Exercise prompt:
Exactly the lines from the line containing "ENC3 pin GND: GND -> none" through the final line of the entries below must be returned, and only those, without pictures.

── Supplied data

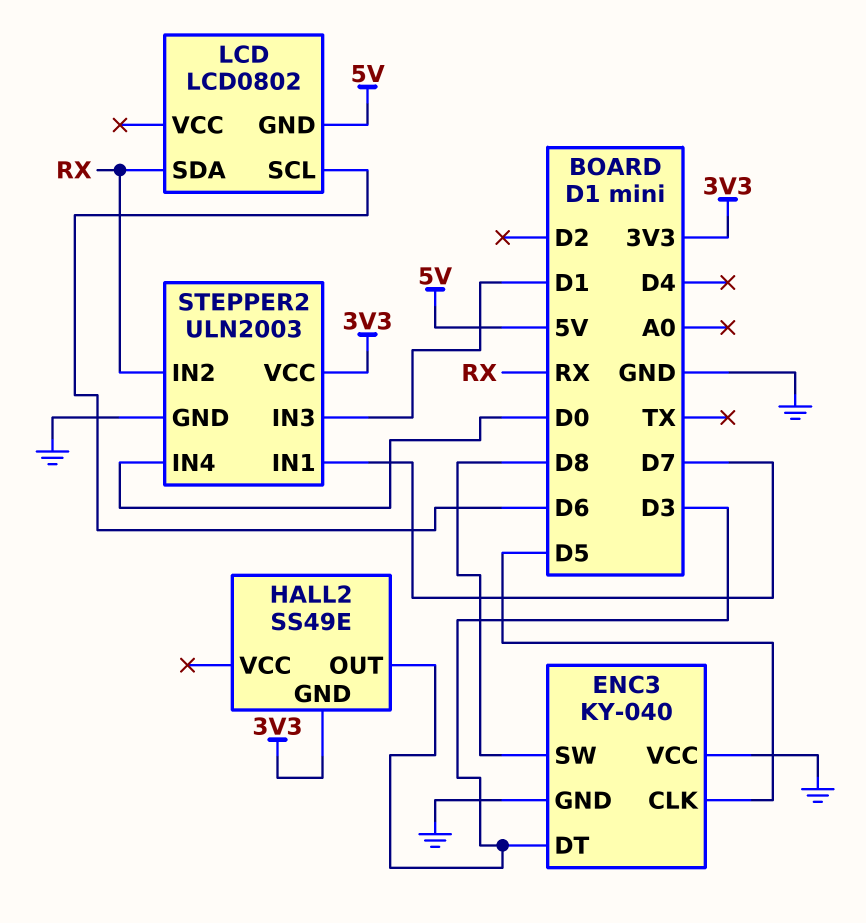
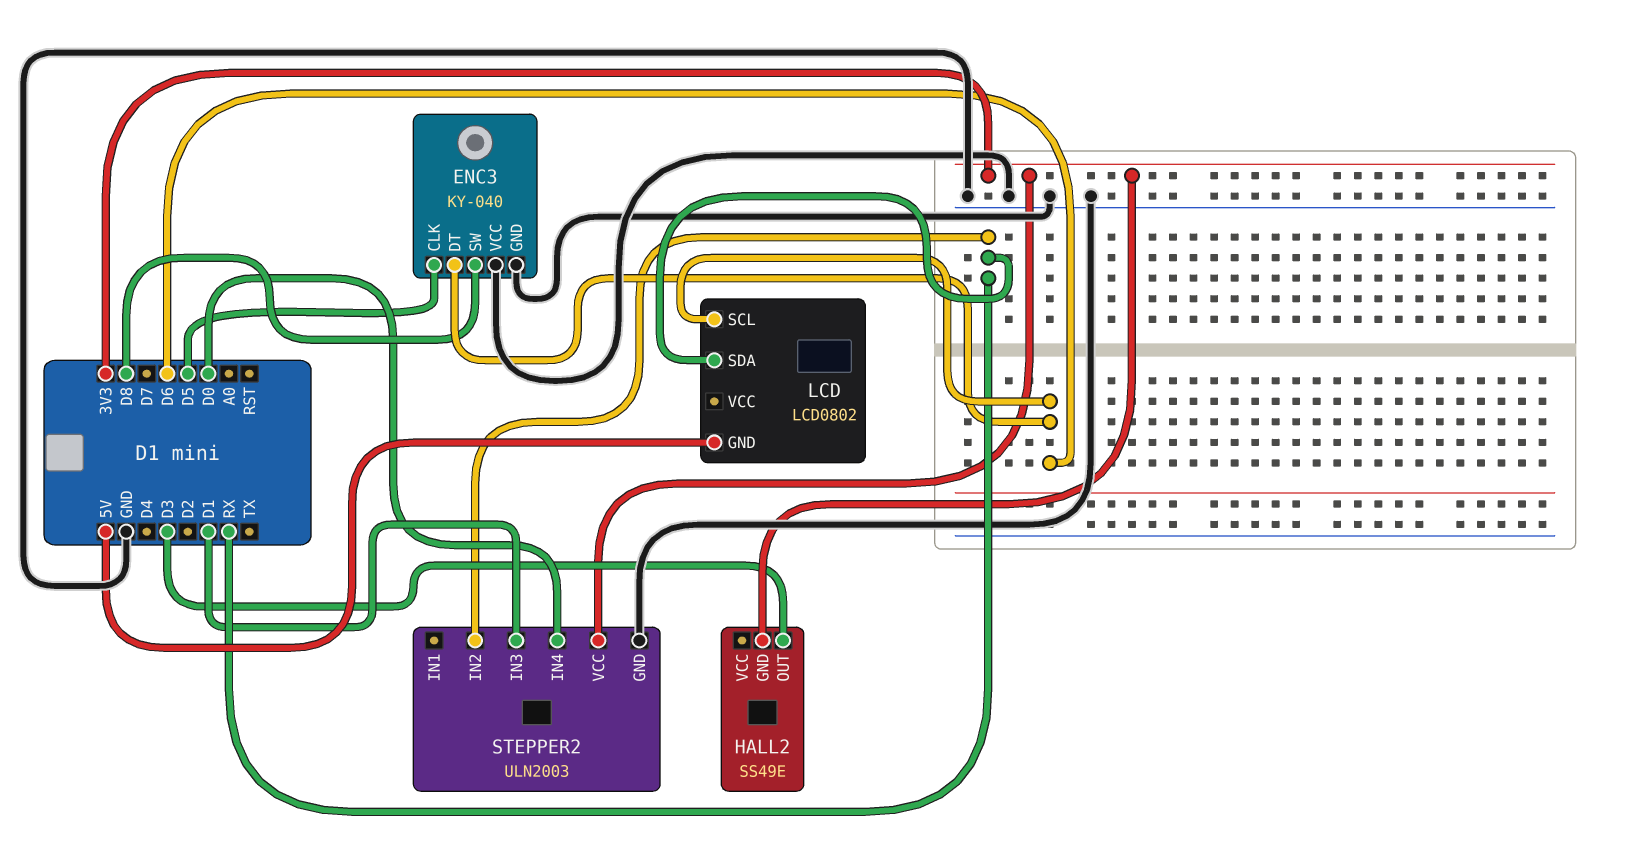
ENC3 pin DT: D3 -> D6
STEPPER2 pin IN1: D7 -> none

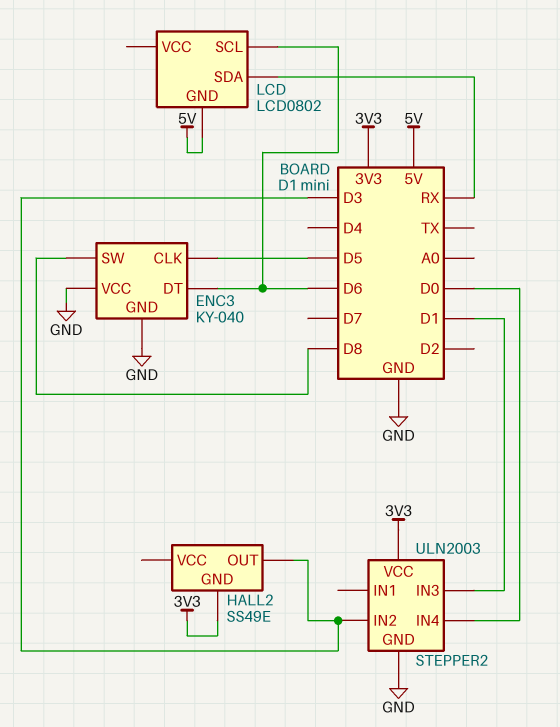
STEPPER2 pin IN2: RX -> D3

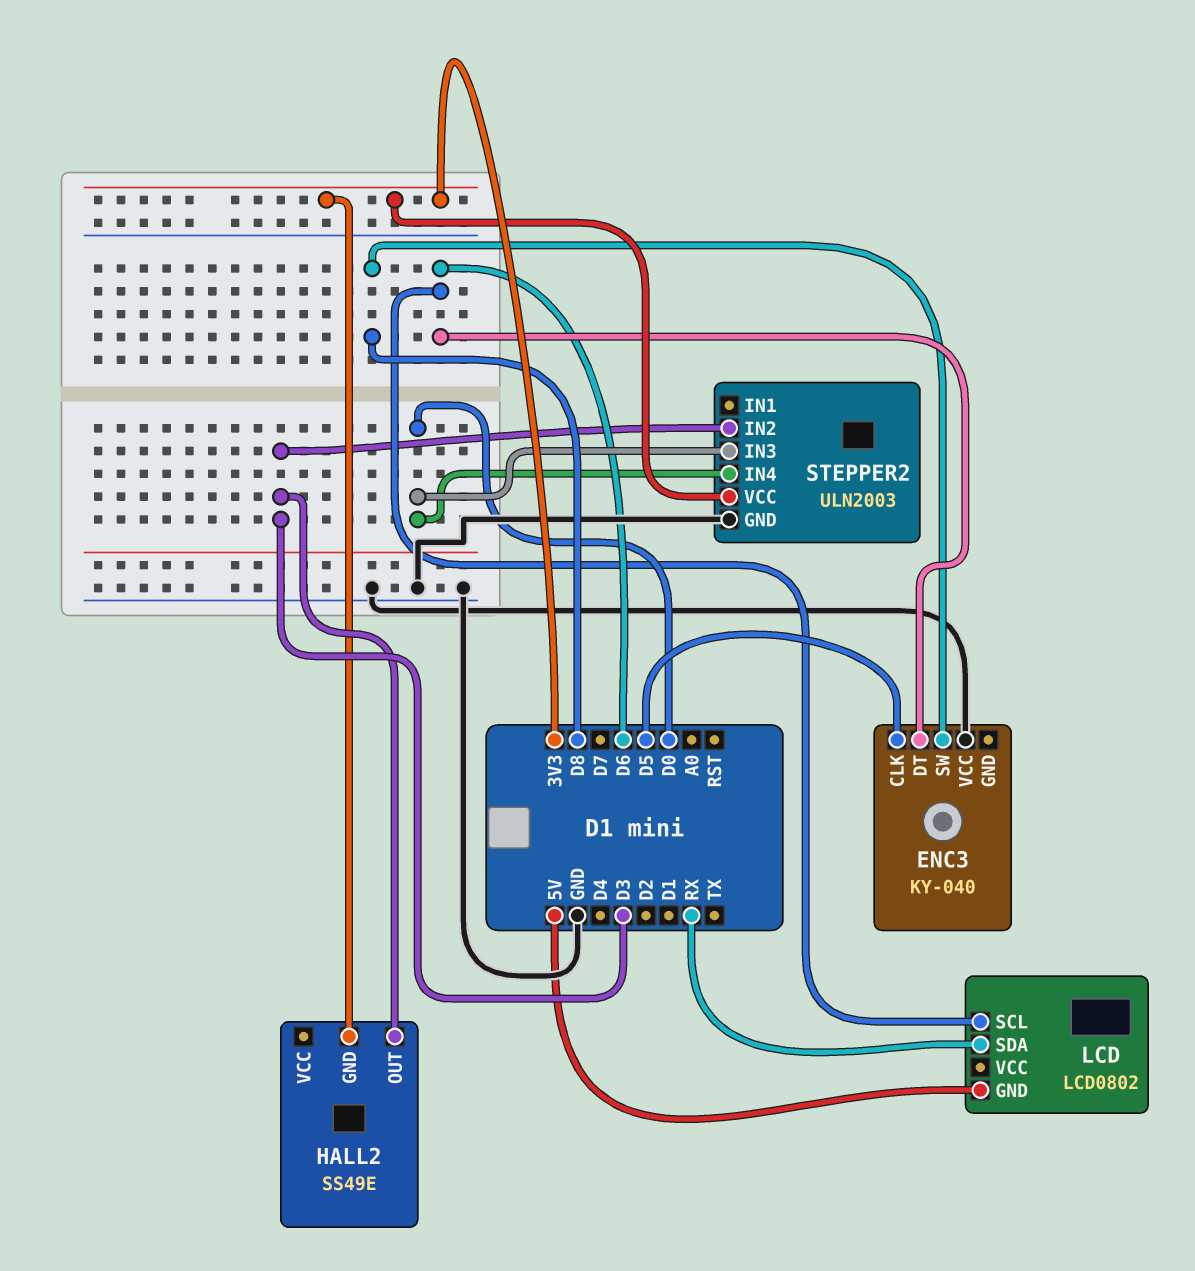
ENC3 pin GND: GND -> none
STEPPER2 pin IN3: D1 -> D0

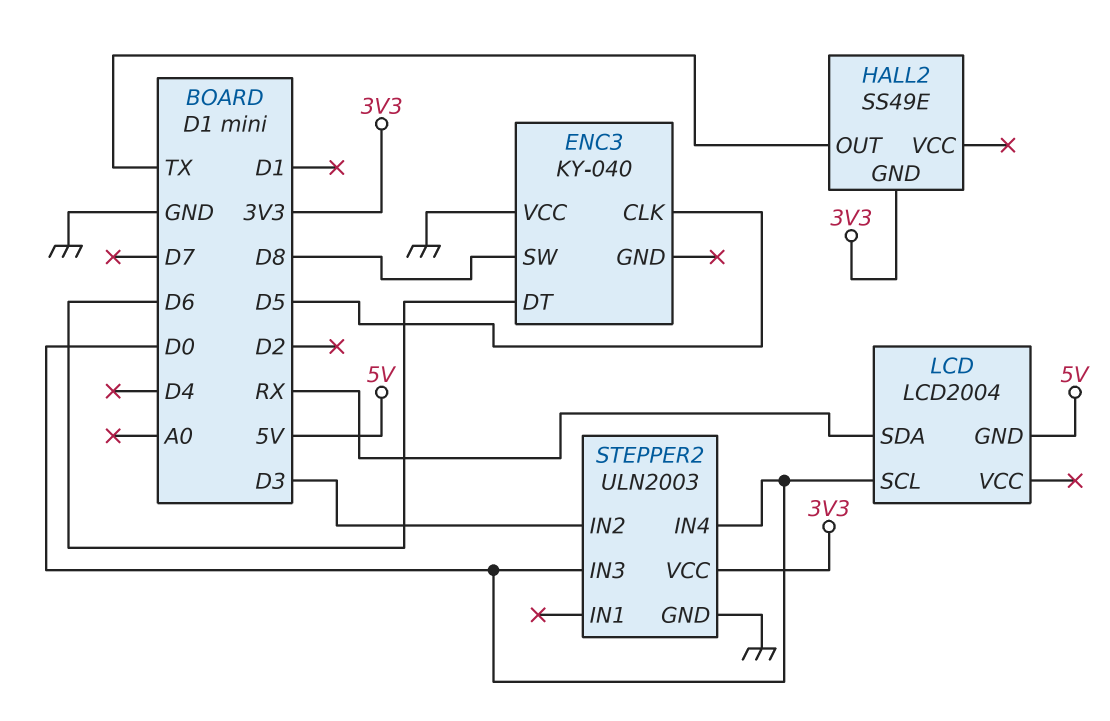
HALL2 pin OUT: D3 -> TX
LCD: LCD0802 -> LCD2004
LCD pin SCL: D6 -> D0

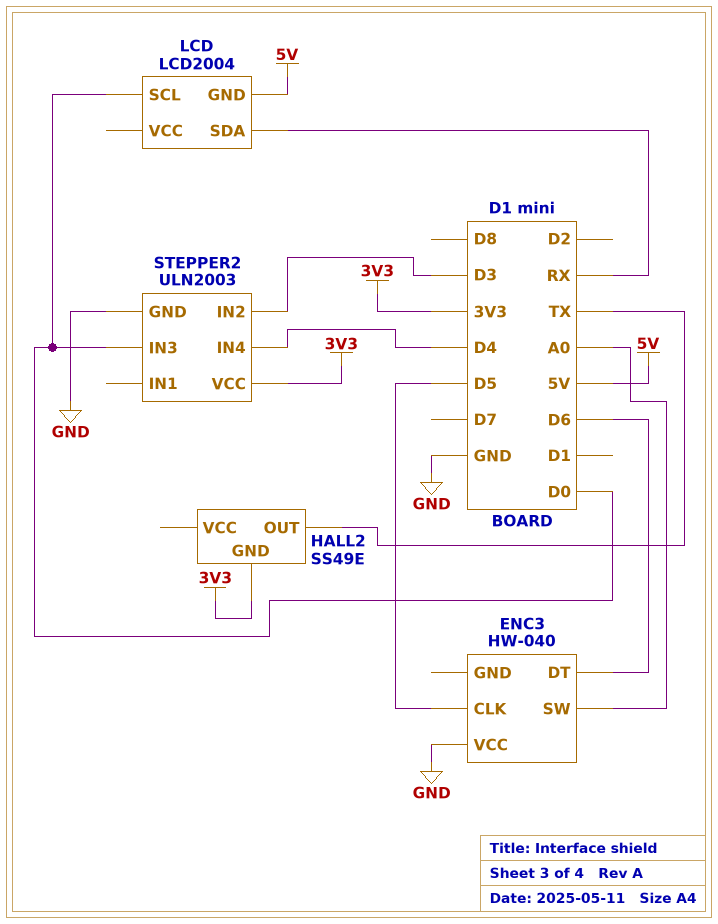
ENC3: KY-040 -> HW-040
ENC3 pin SW: D8 -> A0
STEPPER2 pin IN4: D0 -> D4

────

Result for this exercise:
ENC3 pin GND: GND -> none
STEPPER2 pin IN3: D1 -> D0

HALL2 pin OUT: D3 -> TX
LCD: LCD0802 -> LCD2004
LCD pin SCL: D6 -> D0

ENC3: KY-040 -> HW-040
ENC3 pin SW: D8 -> A0
STEPPER2 pin IN4: D0 -> D4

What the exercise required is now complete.